# Description of the task
Only one stretch of the listing below is wanted. Begin at the line that has "(328, 422) = (179, 348): turquoise", stop after the line that has "(336, 534) = (93, 379): grey", and repeat every line in between exactly.

# Given records
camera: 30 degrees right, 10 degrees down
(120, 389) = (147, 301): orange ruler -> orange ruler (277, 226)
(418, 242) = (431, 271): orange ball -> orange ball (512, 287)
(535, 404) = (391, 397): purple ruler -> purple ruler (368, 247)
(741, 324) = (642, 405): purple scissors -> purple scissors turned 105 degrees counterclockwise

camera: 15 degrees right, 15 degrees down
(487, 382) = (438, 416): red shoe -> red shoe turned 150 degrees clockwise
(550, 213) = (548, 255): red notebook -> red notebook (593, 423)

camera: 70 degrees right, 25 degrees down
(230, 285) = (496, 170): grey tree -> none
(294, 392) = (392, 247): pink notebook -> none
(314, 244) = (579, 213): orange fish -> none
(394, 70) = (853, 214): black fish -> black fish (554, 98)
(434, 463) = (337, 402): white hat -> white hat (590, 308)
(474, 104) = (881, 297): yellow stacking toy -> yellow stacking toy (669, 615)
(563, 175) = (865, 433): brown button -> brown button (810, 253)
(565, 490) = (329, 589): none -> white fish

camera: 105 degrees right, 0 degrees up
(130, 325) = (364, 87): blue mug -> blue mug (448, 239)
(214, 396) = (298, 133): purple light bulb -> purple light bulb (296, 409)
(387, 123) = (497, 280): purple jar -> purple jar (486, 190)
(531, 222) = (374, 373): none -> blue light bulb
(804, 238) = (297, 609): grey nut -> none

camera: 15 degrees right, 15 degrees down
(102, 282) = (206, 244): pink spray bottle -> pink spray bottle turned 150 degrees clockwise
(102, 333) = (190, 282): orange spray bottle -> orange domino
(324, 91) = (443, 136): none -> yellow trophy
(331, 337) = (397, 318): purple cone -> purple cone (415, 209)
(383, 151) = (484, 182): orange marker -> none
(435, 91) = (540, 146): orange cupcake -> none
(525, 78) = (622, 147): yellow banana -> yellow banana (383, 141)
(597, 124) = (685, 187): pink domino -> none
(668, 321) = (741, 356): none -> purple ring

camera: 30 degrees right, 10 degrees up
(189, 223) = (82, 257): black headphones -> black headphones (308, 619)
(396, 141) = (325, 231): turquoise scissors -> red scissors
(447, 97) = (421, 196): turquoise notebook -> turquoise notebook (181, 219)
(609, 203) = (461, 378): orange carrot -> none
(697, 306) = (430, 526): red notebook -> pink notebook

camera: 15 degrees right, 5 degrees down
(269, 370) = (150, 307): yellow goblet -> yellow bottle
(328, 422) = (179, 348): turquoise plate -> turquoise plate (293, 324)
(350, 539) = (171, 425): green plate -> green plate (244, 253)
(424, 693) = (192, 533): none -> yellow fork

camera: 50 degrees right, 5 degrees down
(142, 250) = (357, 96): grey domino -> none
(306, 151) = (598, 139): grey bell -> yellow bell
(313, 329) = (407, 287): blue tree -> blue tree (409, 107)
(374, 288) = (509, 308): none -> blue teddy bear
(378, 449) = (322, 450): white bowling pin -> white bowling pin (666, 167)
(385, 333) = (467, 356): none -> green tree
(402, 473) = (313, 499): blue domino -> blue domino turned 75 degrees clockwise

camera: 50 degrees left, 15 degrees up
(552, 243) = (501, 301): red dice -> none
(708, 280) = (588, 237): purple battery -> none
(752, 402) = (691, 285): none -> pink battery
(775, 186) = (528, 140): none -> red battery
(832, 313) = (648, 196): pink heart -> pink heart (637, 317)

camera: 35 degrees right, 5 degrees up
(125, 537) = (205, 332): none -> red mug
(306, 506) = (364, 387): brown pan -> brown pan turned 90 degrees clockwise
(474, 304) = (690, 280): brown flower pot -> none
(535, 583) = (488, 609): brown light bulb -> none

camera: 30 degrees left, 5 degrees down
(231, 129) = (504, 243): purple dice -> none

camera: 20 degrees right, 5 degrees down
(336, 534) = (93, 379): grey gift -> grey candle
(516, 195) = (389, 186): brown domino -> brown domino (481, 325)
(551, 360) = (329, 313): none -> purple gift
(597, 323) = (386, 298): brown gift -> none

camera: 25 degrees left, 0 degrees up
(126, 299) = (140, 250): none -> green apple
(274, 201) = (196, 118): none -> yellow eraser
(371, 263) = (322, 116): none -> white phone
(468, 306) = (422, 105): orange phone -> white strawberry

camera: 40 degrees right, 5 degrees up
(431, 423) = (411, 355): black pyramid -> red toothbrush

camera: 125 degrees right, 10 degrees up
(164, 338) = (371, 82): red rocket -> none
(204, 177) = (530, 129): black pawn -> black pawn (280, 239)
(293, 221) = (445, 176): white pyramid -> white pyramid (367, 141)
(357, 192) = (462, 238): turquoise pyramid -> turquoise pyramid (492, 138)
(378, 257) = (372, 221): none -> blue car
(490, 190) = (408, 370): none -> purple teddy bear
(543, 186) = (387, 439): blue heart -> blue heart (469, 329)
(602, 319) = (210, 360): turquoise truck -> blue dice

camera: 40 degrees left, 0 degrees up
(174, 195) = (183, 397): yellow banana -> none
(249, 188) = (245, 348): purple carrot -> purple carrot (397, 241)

# Reply
(328, 422) = (179, 348): turquoise plate -> turquoise plate (293, 324)
(350, 539) = (171, 425): green plate -> green plate (244, 253)
(424, 693) = (192, 533): none -> yellow fork

camera: 50 degrees right, 5 degrees down
(142, 250) = (357, 96): grey domino -> none
(306, 151) = (598, 139): grey bell -> yellow bell
(313, 329) = (407, 287): blue tree -> blue tree (409, 107)
(374, 288) = (509, 308): none -> blue teddy bear
(378, 449) = (322, 450): white bowling pin -> white bowling pin (666, 167)
(385, 333) = (467, 356): none -> green tree
(402, 473) = (313, 499): blue domino -> blue domino turned 75 degrees clockwise

camera: 50 degrees left, 15 degrees up
(552, 243) = (501, 301): red dice -> none
(708, 280) = (588, 237): purple battery -> none
(752, 402) = (691, 285): none -> pink battery
(775, 186) = (528, 140): none -> red battery
(832, 313) = (648, 196): pink heart -> pink heart (637, 317)

camera: 35 degrees right, 5 degrees up
(125, 537) = (205, 332): none -> red mug
(306, 506) = (364, 387): brown pan -> brown pan turned 90 degrees clockwise
(474, 304) = (690, 280): brown flower pot -> none
(535, 583) = (488, 609): brown light bulb -> none

camera: 30 degrees left, 5 degrees down
(231, 129) = (504, 243): purple dice -> none

camera: 20 degrees right, 5 degrees down
(336, 534) = (93, 379): grey gift -> grey candle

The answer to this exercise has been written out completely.